Assignment:
The pictures get left out, but everything else in the listing below must be duplicated exactly.

(Beginning of Source information)

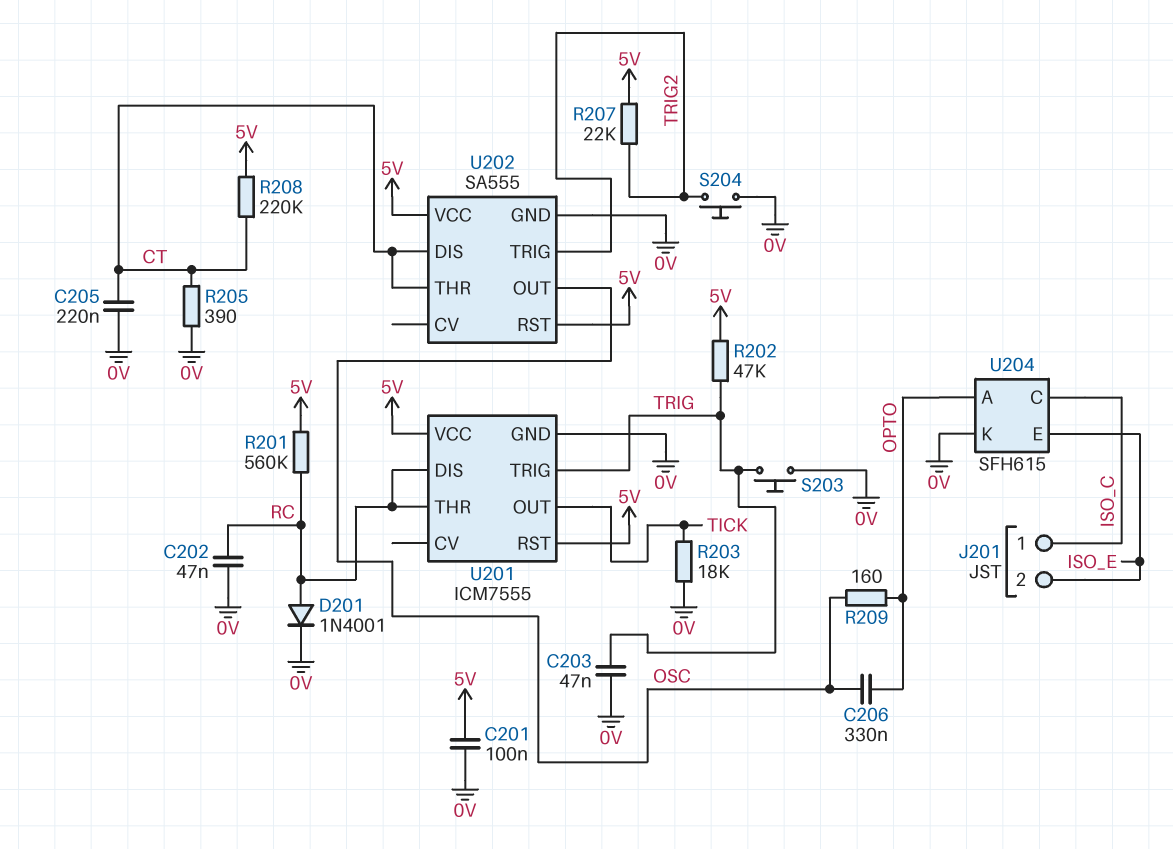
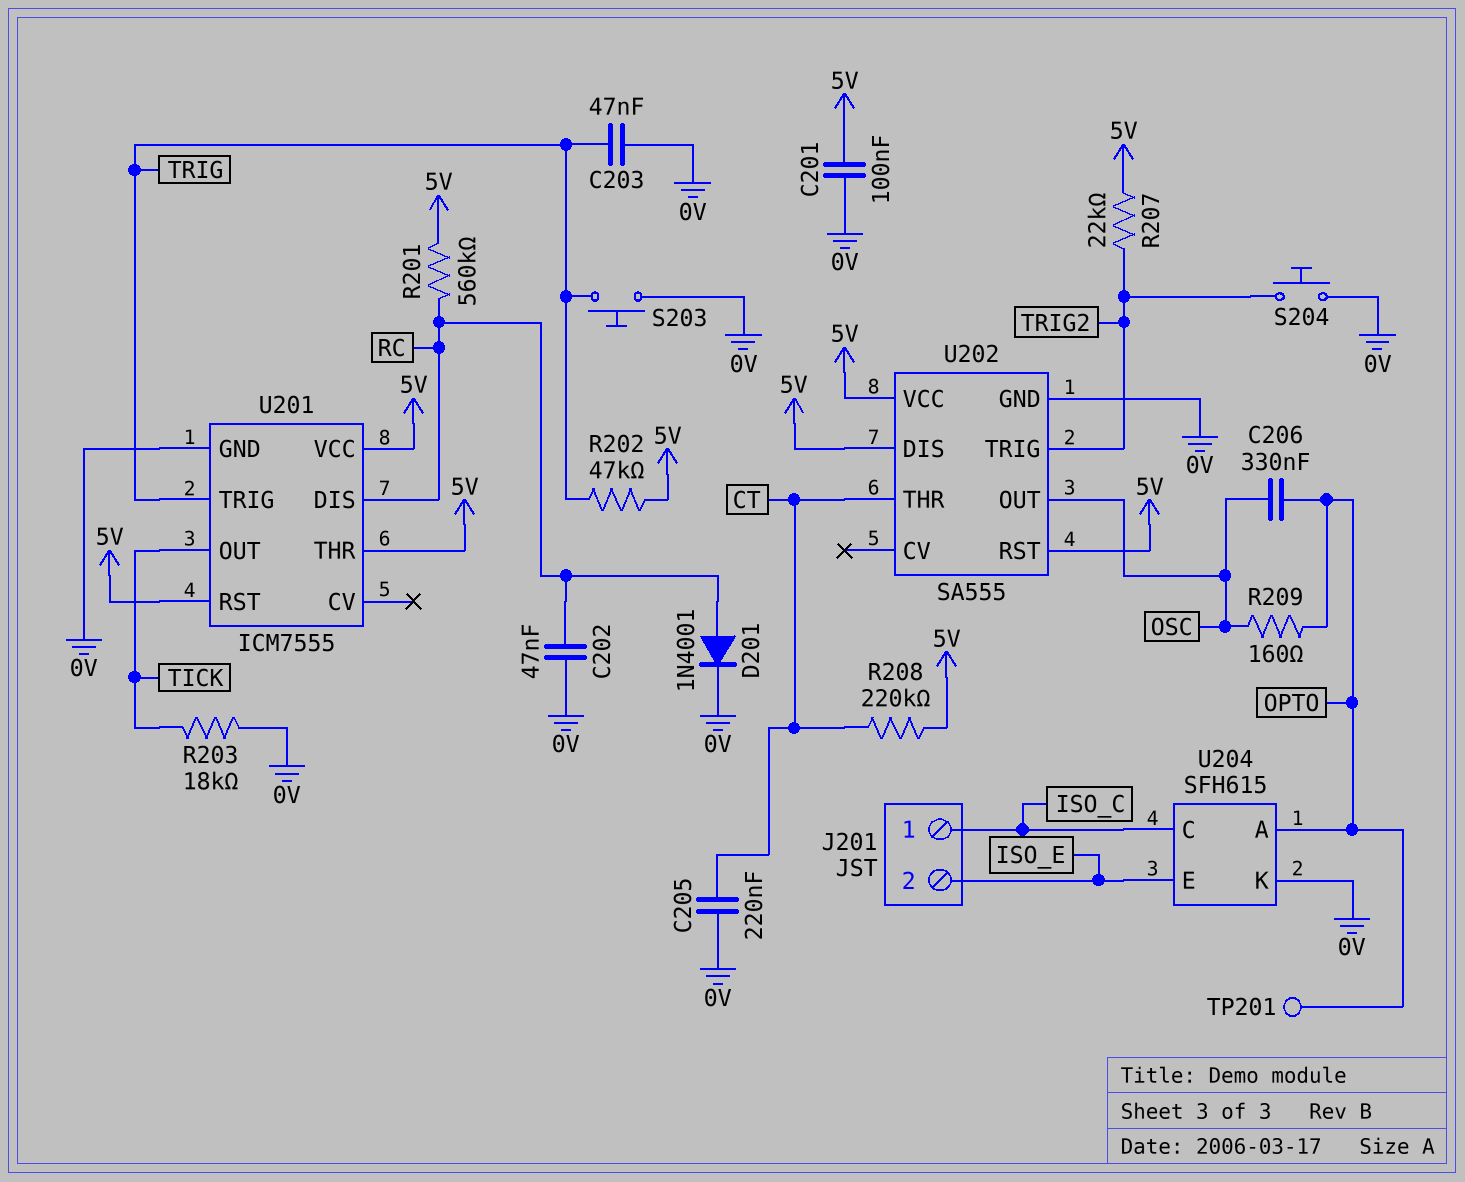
R205: 390 (0V, CT) -> none
TP201: none -> test point (OPTO)
U201 pin THR: RC -> 5V
U202 pin DIS: CT -> 5V

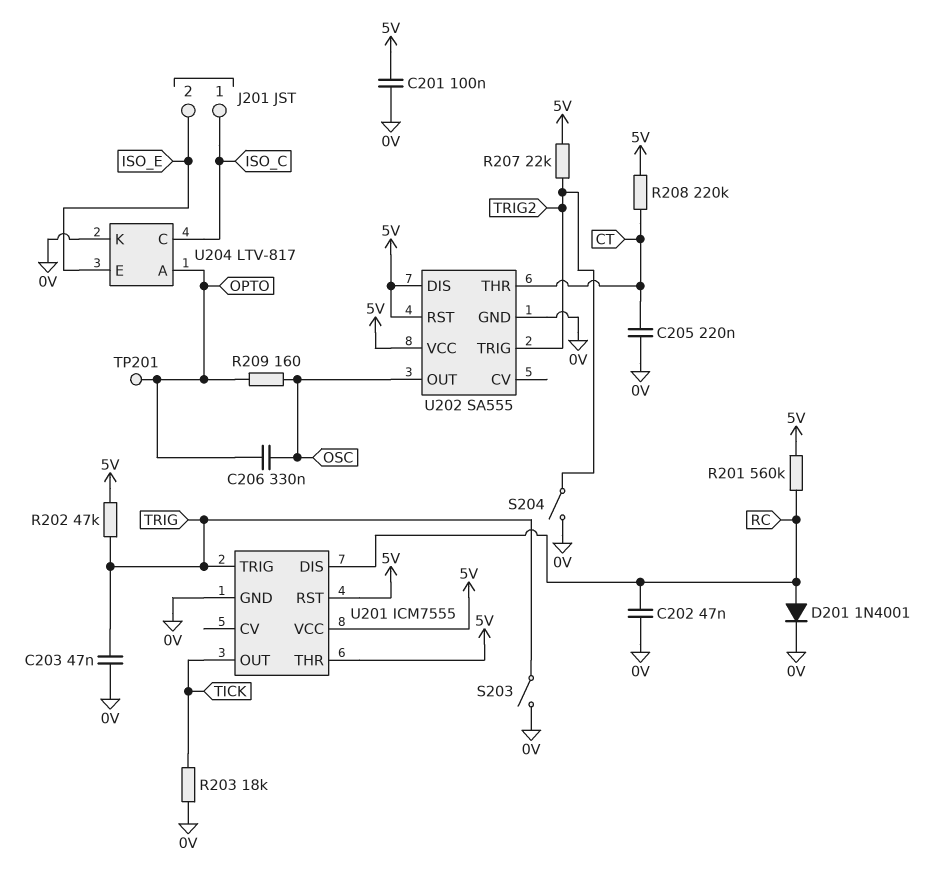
S203: button (0V, TRIG) -> switch (0V, TRIG)
S204: button (0V, TRIG2) -> switch (0V, TRIG2)
U204: SFH615 -> LTV-817

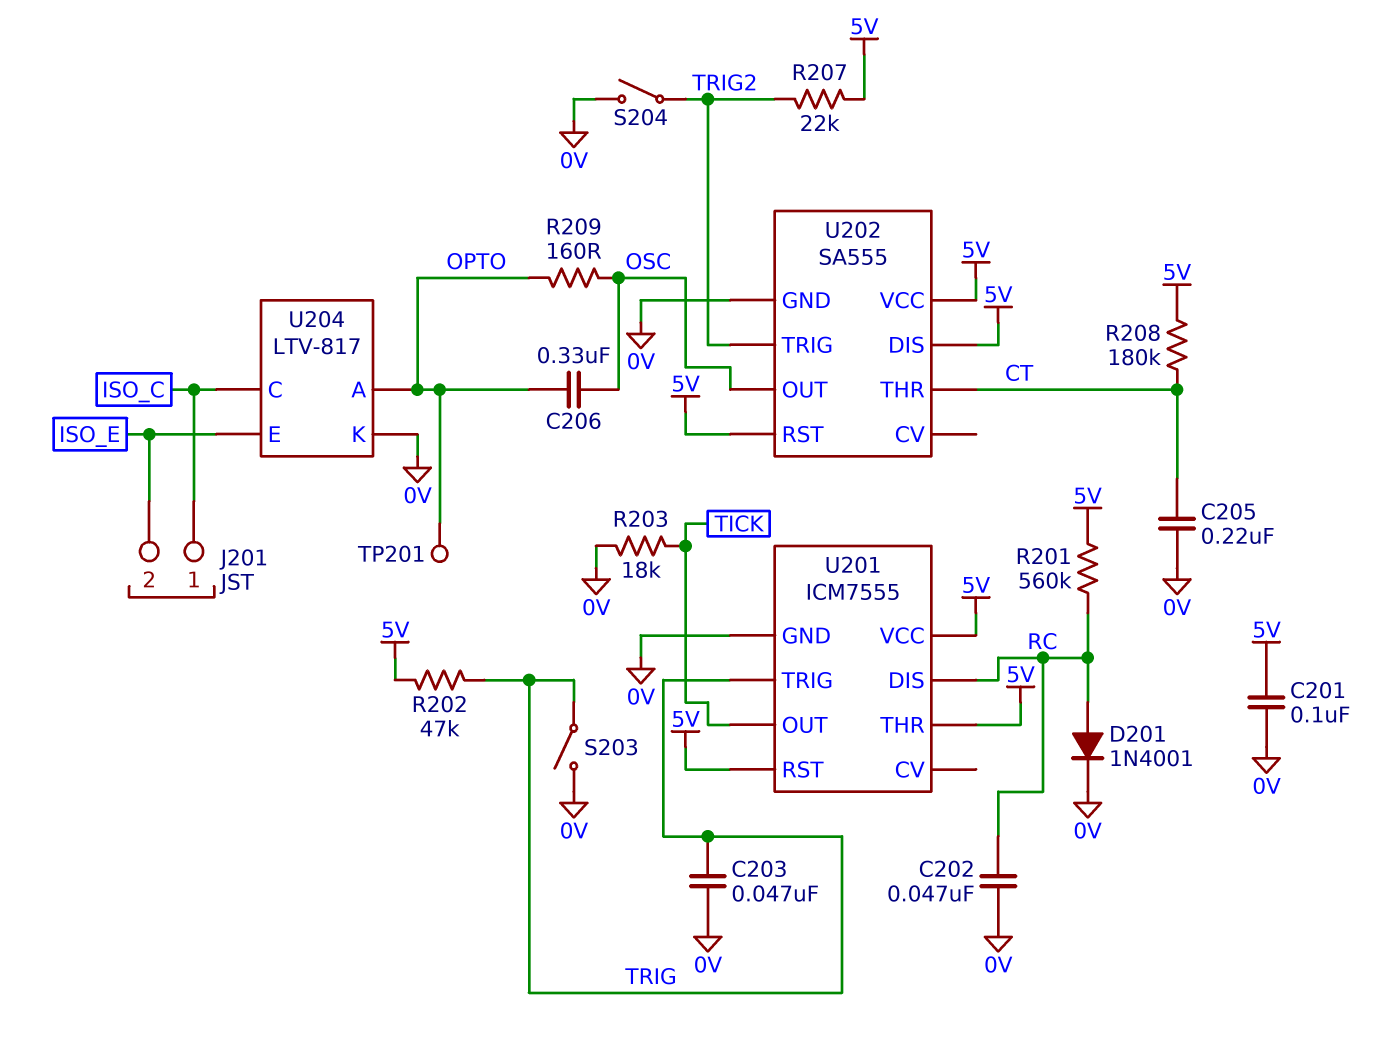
R208: 220k (5V, CT) -> 180k (5V, CT)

(End of Source information)

Answer space:
R205: 390 (0V, CT) -> none
TP201: none -> test point (OPTO)
U201 pin THR: RC -> 5V
U202 pin DIS: CT -> 5V

S203: button (0V, TRIG) -> switch (0V, TRIG)
S204: button (0V, TRIG2) -> switch (0V, TRIG2)
U204: SFH615 -> LTV-817

R208: 220k (5V, CT) -> 180k (5V, CT)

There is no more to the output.